- [Requirement]: State only the number of lines below where the word "none" is found.

- [Material for this task]:
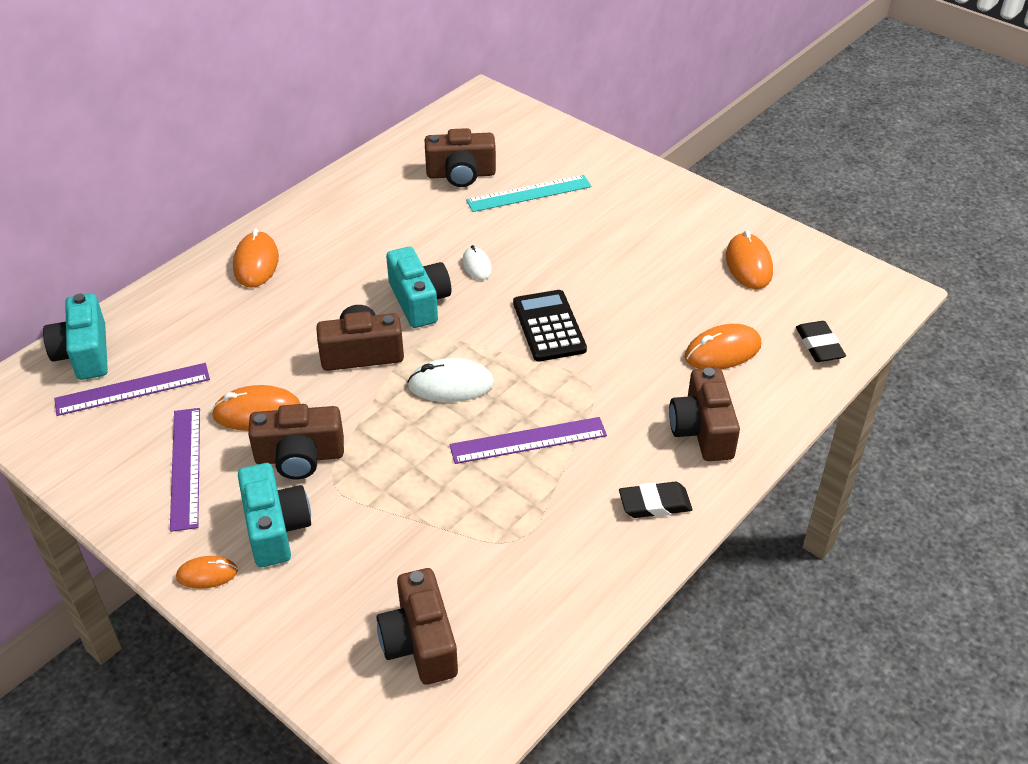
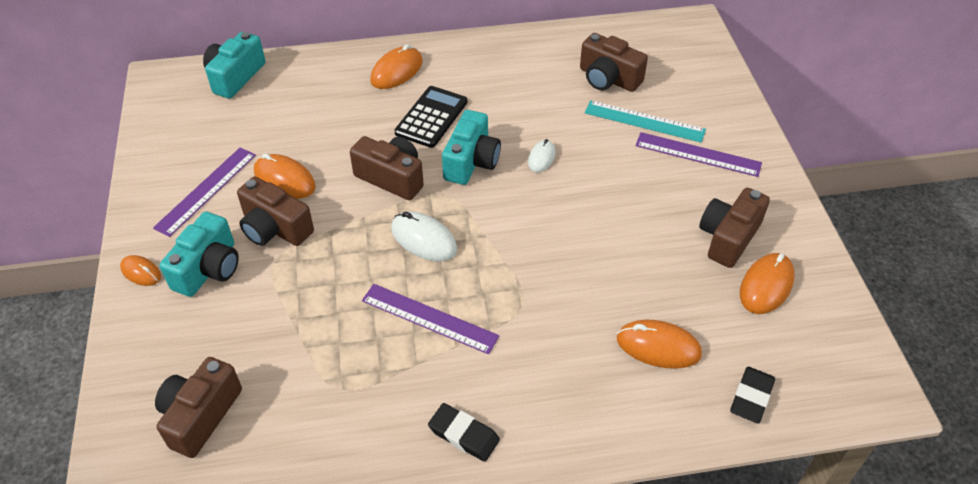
camera: 40 degrees right, 5 degrees up
purple ruler [54,363,210,416] -> purple ruler moved to [636,132,762,177]
black calculator [513,290,587,362] -> black calculator moved to [394,86,467,148]
brown camera [669,368,740,461] -> brown camera moved to [699,188,770,268]

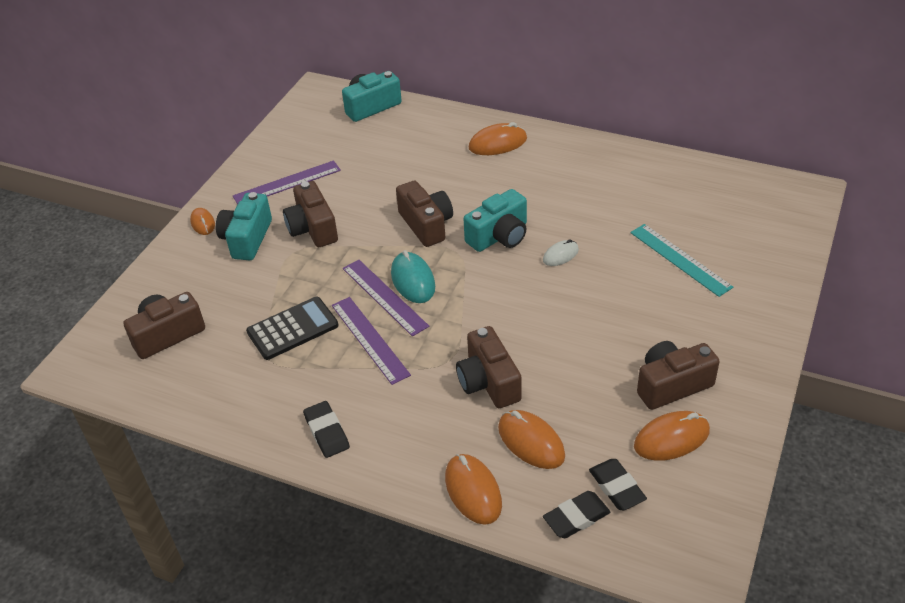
camera: 35 degrees right, 5 degrees down
turquoise camera [160,212,239,297] -> turquoise camera turned 135 degrees clockwise [216,192,272,260]
orange mouse [254,153,316,199] -> orange mouse moved to [445,454,502,525]
white mouse [391,212,457,261] -> turquoise mouse [391,250,435,303]
black calculator [394,86,467,148] -> black calculator moved to [246,297,338,360]
brown camera [580,33,648,92] -> brown camera moved to [456,326,522,408]
purple ruler [636,132,762,177] -> purple ruler moved to [343,260,429,336]
none -> black eraser [589,459,647,510]

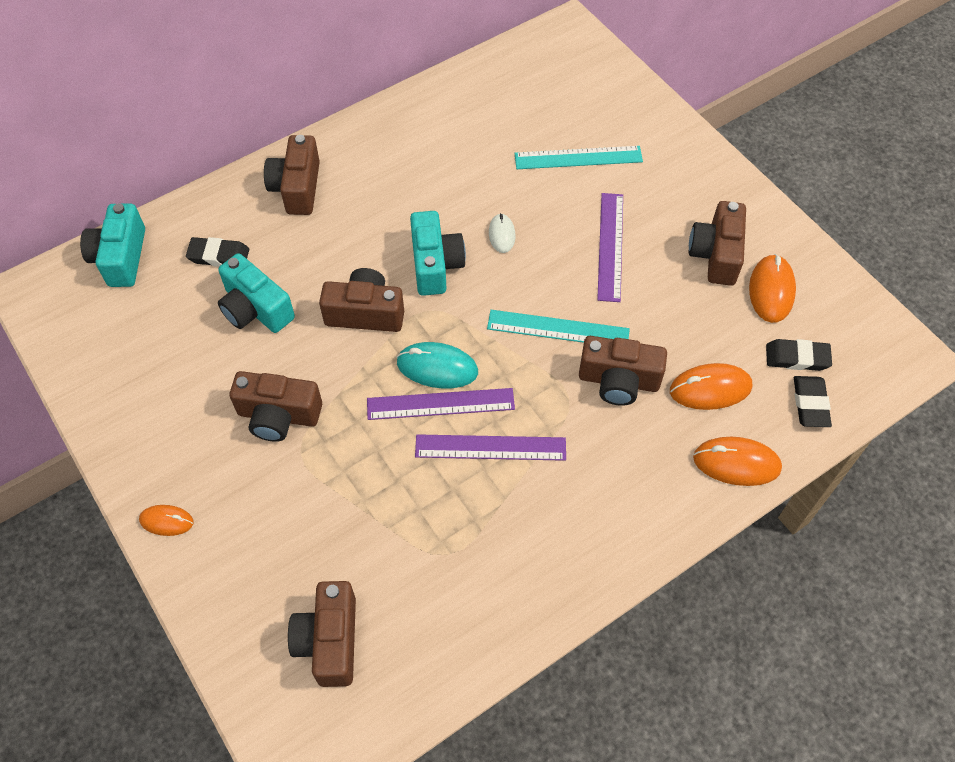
camera: 60 degrees left, 15 degrees up
turquoise camera [216,192,272,260] -> turquoise camera moved to [218,253,295,333]
purple ruler [233,160,341,205] -> purple ruler moved to [597,193,623,302]
black calculator [246,297,338,360] -> none
black eraser [303,401,350,458] -> black eraser moved to [186,237,249,267]
orange mouse [469,122,527,155] -> brown camera [264,135,320,215]
none -> turquoise ruler [487,310,630,343]

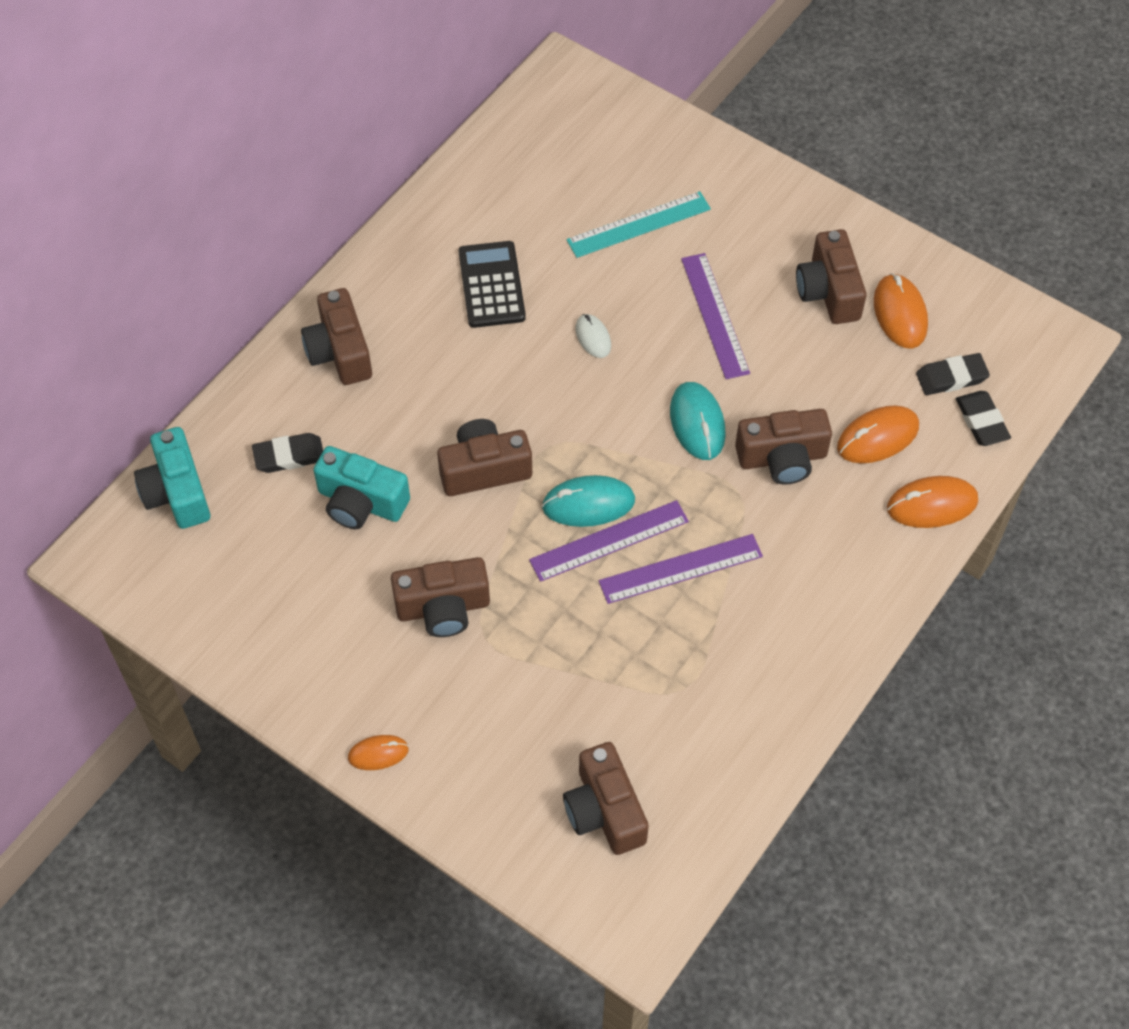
camera: 20 degrees left, 0 degrees up
turquoise camera [410,211,466,296] -> none
turquoise ruler [487,310,630,343] -> turquoise mouse [670,382,726,460]
none -> black calculator [458,241,526,328]

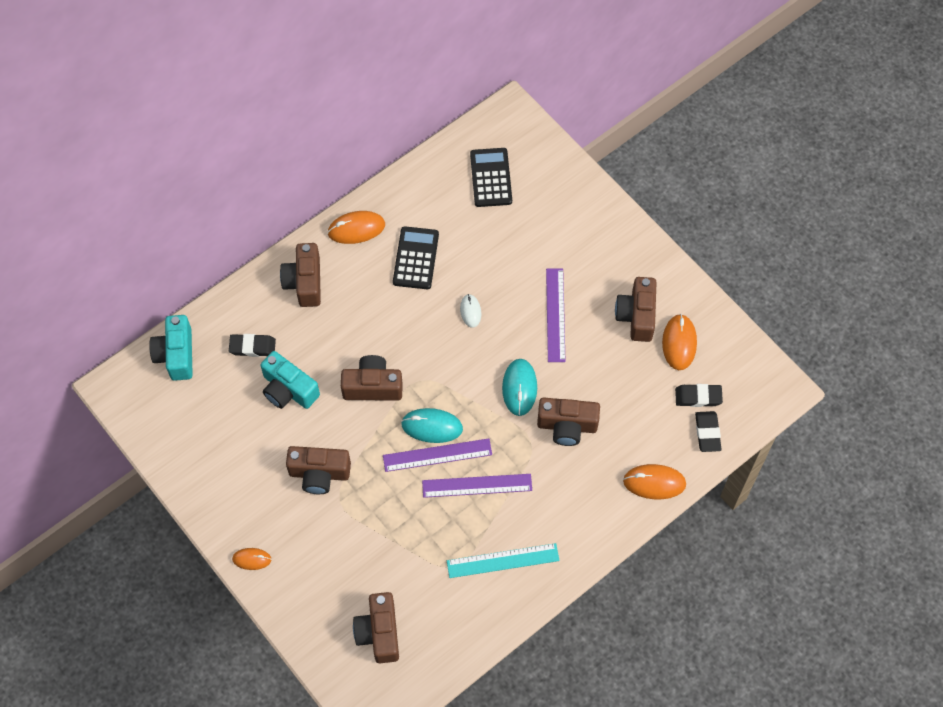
camera: 15 degrees right, 5 degrees up
turquoise ruler [567,191,711,258] -> turquoise ruler moved to [447,543,560,578]
orange mouse [837,406,919,463] -> orange mouse moved to [327,211,385,244]
none -> black calculator [470,148,512,207]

- [Problem solution]: 6